(Object tracking records)

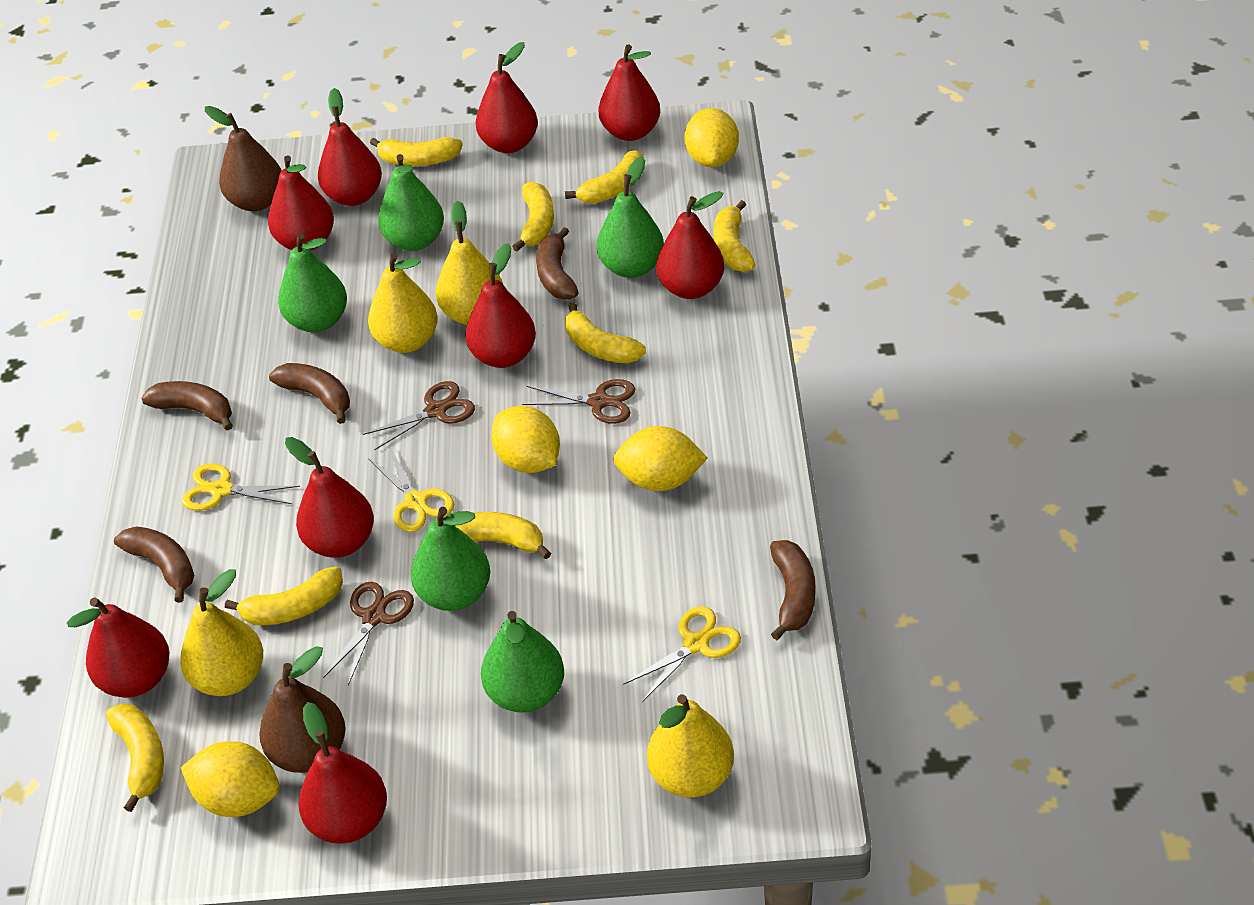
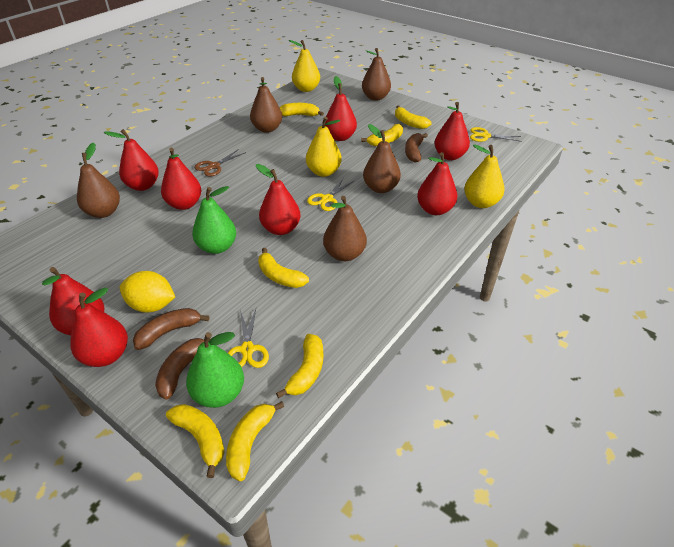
brown banana: 5 -> 3
brown pear: 2 -> 5
brown scissors: 3 -> 1
green pear: 5 -> 2
red pear: 9 -> 8
yellow banana: 8 -> 7
yellow lemon: 4 -> 1
yellow pear: 4 -> 3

▶ [WORK REQUIRED] Give the number of lines that hold the word "pear" in these records, with nothing added.

▶ [ANSWER BELOW] 4